== Segment start ==

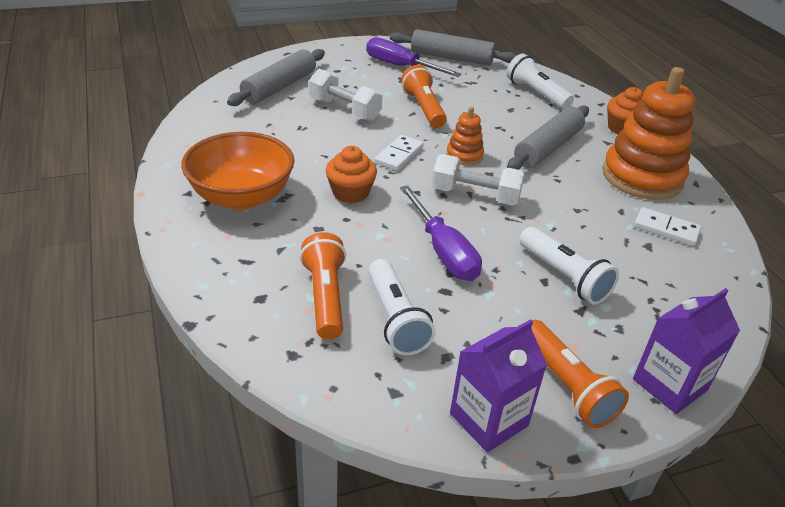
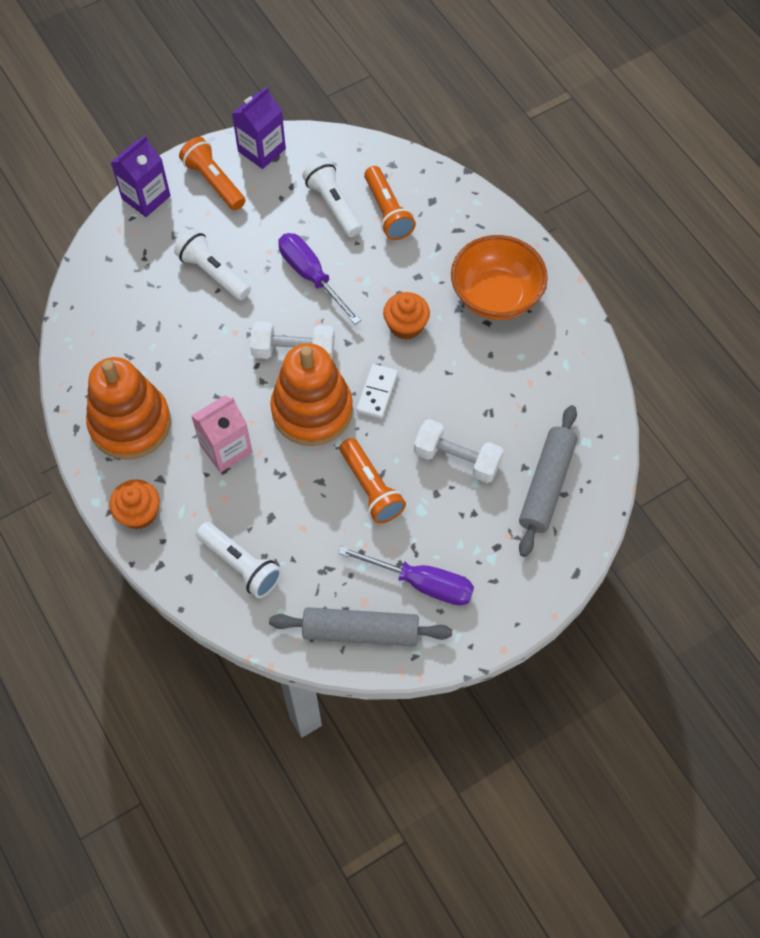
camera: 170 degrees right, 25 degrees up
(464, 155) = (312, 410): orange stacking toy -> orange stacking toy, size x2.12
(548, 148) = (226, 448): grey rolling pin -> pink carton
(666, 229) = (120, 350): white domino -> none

== Segment end ==
== Segment start ==

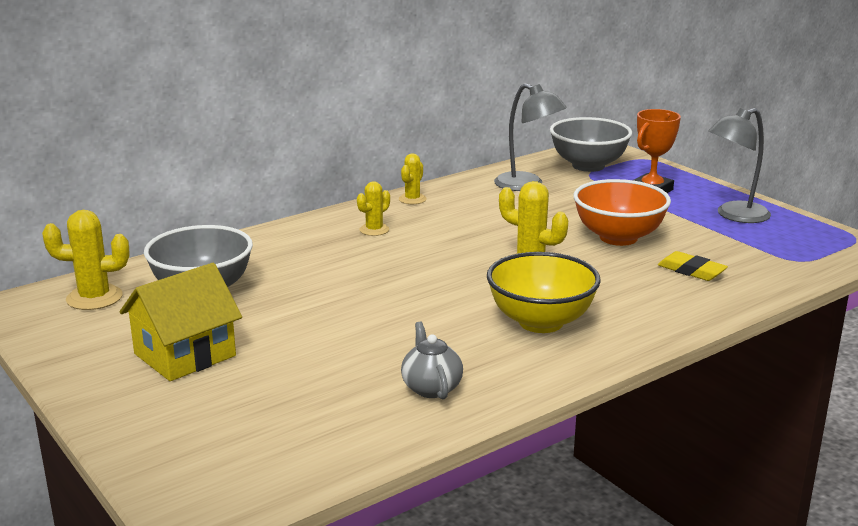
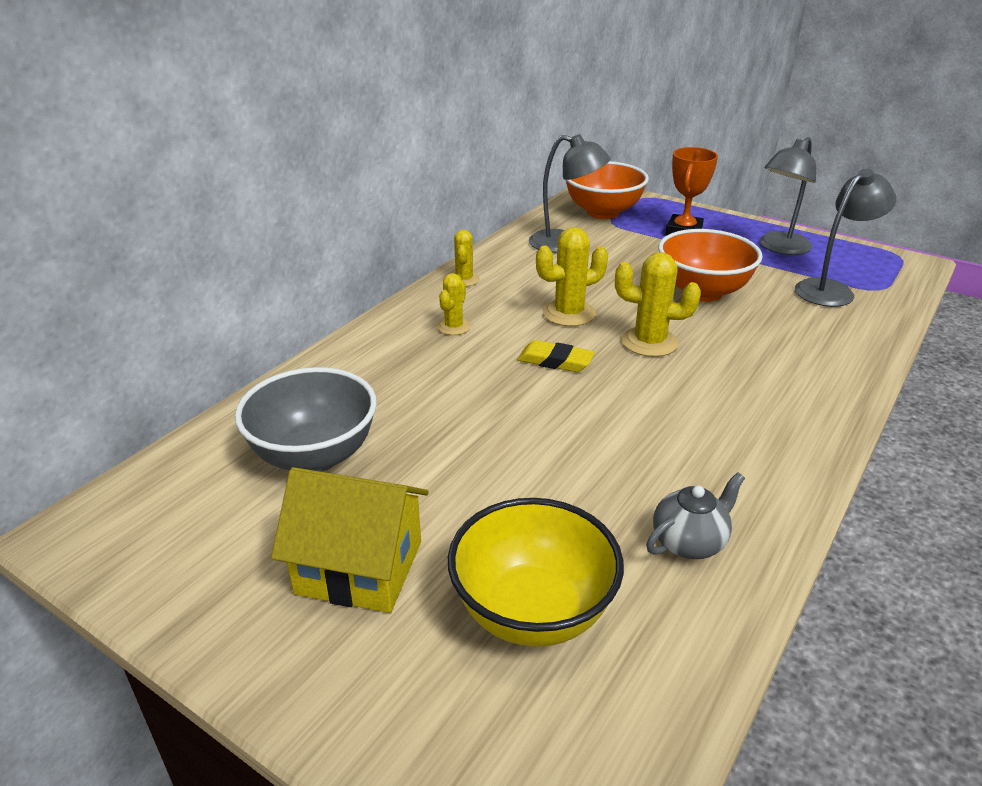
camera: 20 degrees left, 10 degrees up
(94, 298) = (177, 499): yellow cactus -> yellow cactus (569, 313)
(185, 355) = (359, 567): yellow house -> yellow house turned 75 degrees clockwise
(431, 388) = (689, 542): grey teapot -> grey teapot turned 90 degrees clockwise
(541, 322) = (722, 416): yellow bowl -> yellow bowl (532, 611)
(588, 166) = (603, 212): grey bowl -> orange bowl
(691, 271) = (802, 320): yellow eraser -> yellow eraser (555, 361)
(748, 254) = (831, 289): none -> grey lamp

== Segment end ==

:: Task to complete ::
The lines above starting at the one that contains "(431, 388) = (689, 542): grey" and ending at the one that contains "(748, 254) = (831, 289): none -> grey lamp" must be transcribed exactly, and no other lines may appear.

:: Task solution ::
(431, 388) = (689, 542): grey teapot -> grey teapot turned 90 degrees clockwise
(541, 322) = (722, 416): yellow bowl -> yellow bowl (532, 611)
(588, 166) = (603, 212): grey bowl -> orange bowl
(691, 271) = (802, 320): yellow eraser -> yellow eraser (555, 361)
(748, 254) = (831, 289): none -> grey lamp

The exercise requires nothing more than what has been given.